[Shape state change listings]
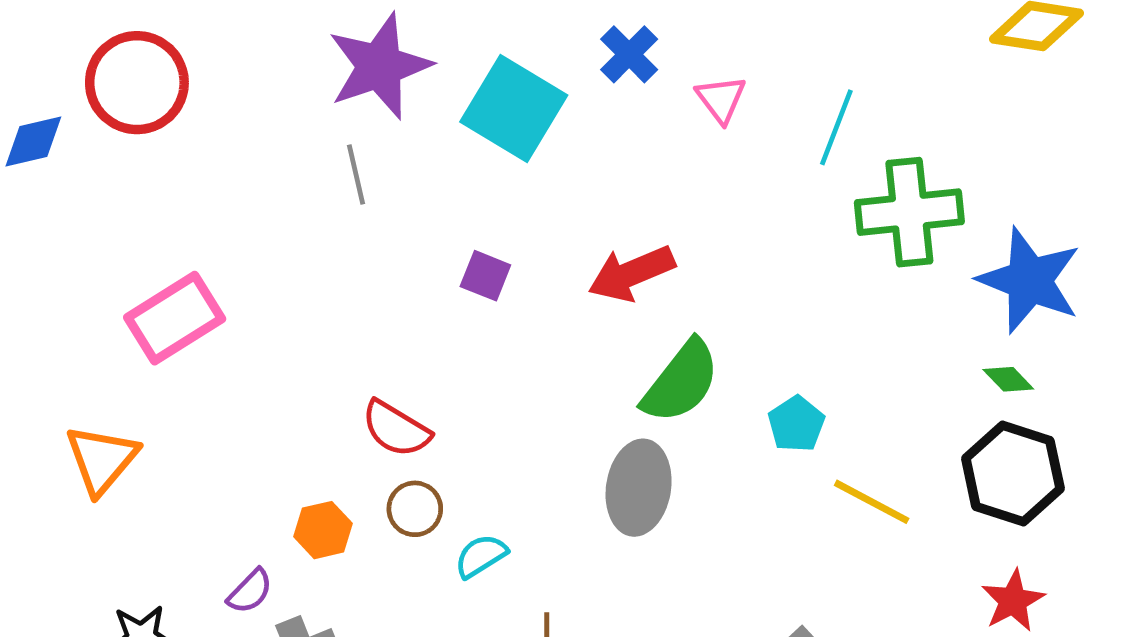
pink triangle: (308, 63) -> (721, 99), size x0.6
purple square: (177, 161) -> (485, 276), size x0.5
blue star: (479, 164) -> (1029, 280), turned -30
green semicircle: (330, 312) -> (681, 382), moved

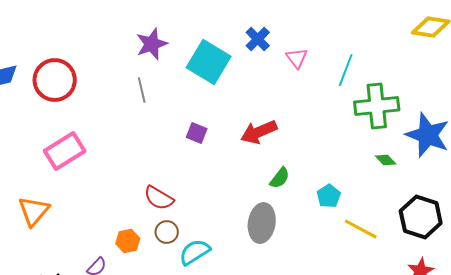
purple star: (380, 66) -> (152, 44), size x0.7
red circle: (137, 83) -> (55, 80), moved
green diamond: (1008, 379) -> (386, 160), moved
green semicircle: (681, 382) -> (280, 178), size x0.6
cyan semicircle: (481, 556) -> (195, 252), size x1.4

### Instructions for the task
Collect the lines of the data that carry the word "size".

### Output below
pink triangle: (308, 63) -> (721, 99), size x0.6
purple square: (177, 161) -> (485, 276), size x0.5
purple star: (380, 66) -> (152, 44), size x0.7
green semicircle: (681, 382) -> (280, 178), size x0.6
cyan semicircle: (481, 556) -> (195, 252), size x1.4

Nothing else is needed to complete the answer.